◆ **Instructions for the task**
Please copy out each line of the entries in which "brick" appears.

══ Data for processing

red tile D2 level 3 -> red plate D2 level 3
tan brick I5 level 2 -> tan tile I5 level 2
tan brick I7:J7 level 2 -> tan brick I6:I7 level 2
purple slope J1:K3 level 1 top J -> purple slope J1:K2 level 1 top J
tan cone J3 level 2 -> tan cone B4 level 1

════
══ Data for processing

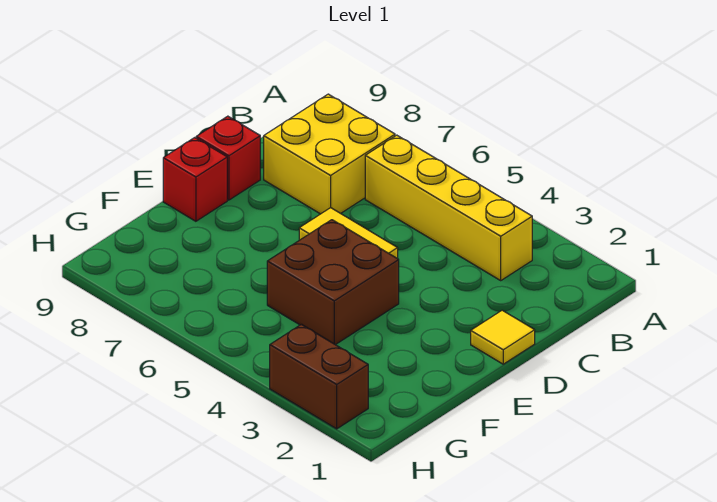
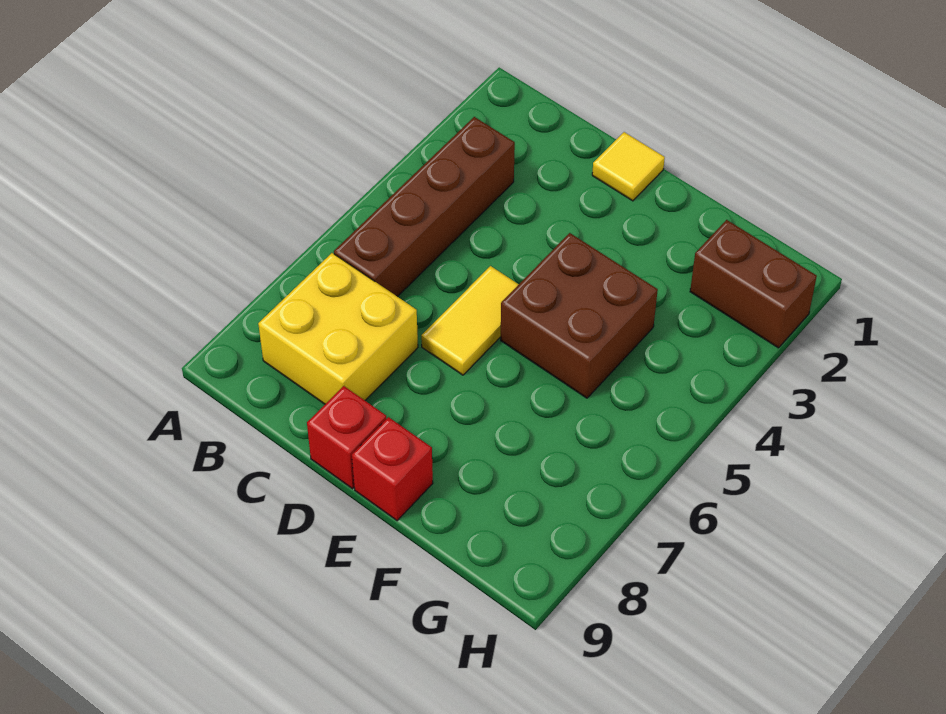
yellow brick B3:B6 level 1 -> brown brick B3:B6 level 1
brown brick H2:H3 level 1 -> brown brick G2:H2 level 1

════

◆ **Response below**
tan brick I5 level 2 -> tan tile I5 level 2
tan brick I7:J7 level 2 -> tan brick I6:I7 level 2
yellow brick B3:B6 level 1 -> brown brick B3:B6 level 1
brown brick H2:H3 level 1 -> brown brick G2:H2 level 1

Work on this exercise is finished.